• **Given data**
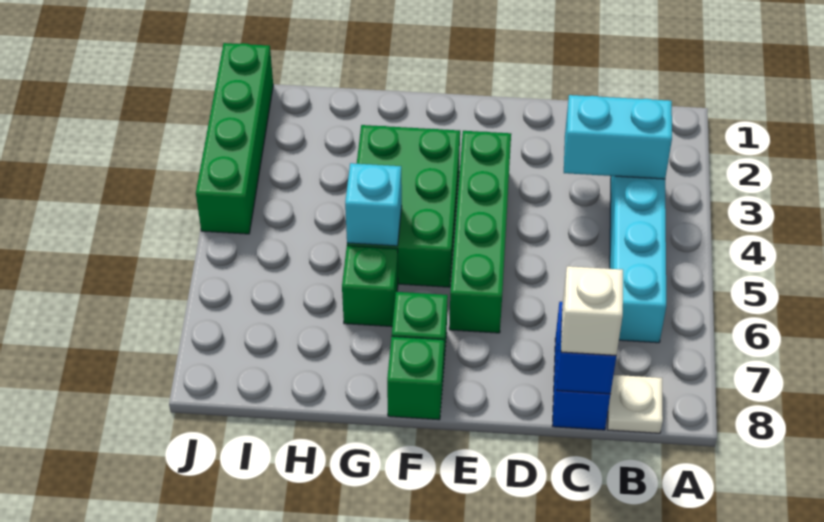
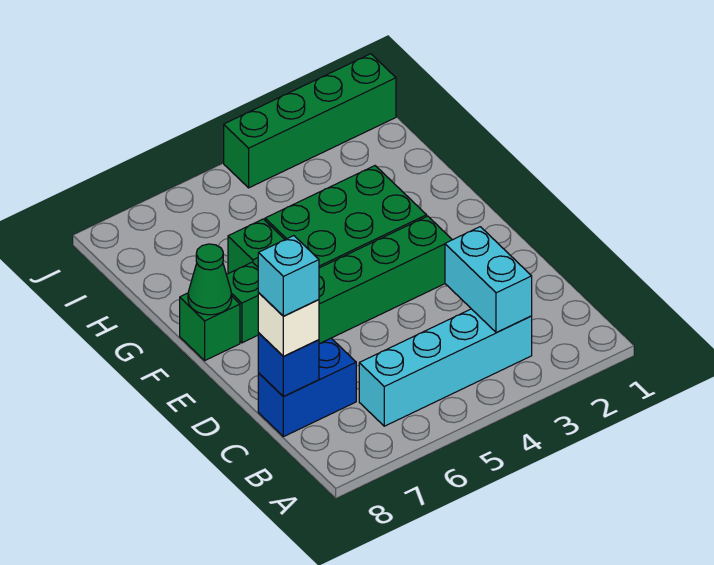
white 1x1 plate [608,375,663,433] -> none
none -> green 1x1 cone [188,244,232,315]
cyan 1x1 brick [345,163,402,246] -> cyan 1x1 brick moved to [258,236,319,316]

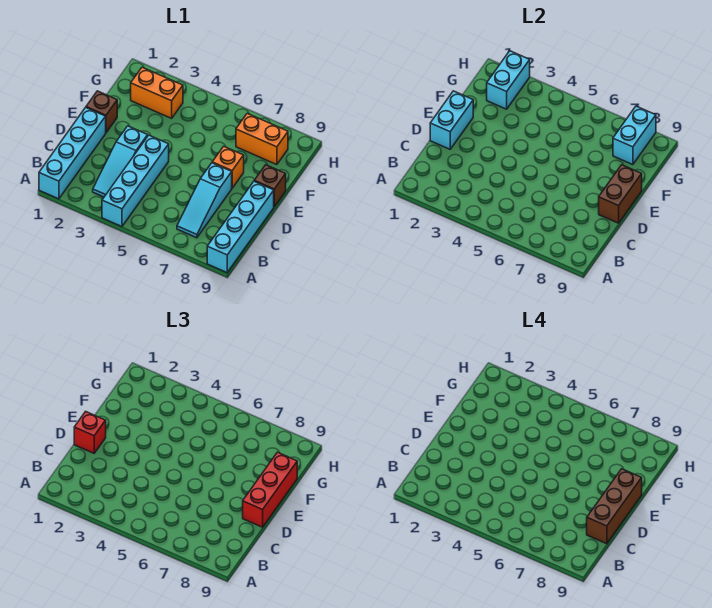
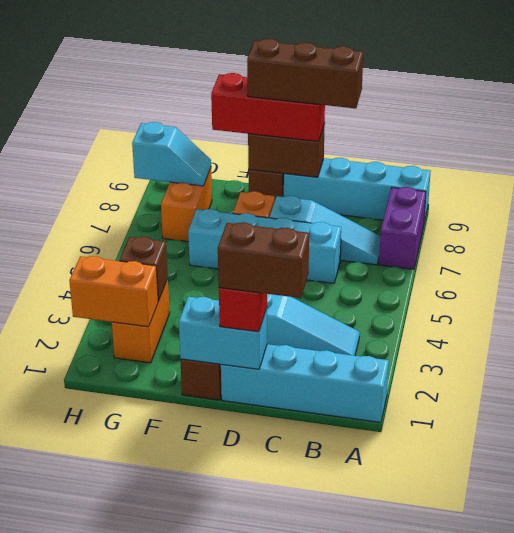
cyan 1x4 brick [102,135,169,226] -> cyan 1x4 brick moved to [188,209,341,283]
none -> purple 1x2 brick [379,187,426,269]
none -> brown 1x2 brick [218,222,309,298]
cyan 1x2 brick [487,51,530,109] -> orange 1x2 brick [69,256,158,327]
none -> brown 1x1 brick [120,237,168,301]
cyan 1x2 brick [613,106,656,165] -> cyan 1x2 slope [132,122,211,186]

---

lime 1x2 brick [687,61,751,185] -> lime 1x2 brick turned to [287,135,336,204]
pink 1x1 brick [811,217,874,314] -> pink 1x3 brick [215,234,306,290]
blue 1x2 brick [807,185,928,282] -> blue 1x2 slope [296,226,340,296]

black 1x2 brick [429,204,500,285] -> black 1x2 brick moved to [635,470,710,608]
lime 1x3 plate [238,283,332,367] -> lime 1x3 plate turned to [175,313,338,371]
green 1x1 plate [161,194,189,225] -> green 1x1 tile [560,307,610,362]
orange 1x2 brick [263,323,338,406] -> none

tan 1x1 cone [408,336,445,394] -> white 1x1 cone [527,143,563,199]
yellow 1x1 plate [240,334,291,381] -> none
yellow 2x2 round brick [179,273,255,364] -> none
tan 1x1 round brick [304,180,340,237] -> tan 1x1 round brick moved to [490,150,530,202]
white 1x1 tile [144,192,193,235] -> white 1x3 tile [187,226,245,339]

• **Required action**
Give an exact copy of the lines above from the line with "none -> brown 1x1 brick [120,237,168,301]" up to and including the line with "cyan 1x2 brick [613,106,656,165]", and leave everything else out.

• **Exercise response**
none -> brown 1x1 brick [120,237,168,301]
cyan 1x2 brick [613,106,656,165] -> cyan 1x2 slope [132,122,211,186]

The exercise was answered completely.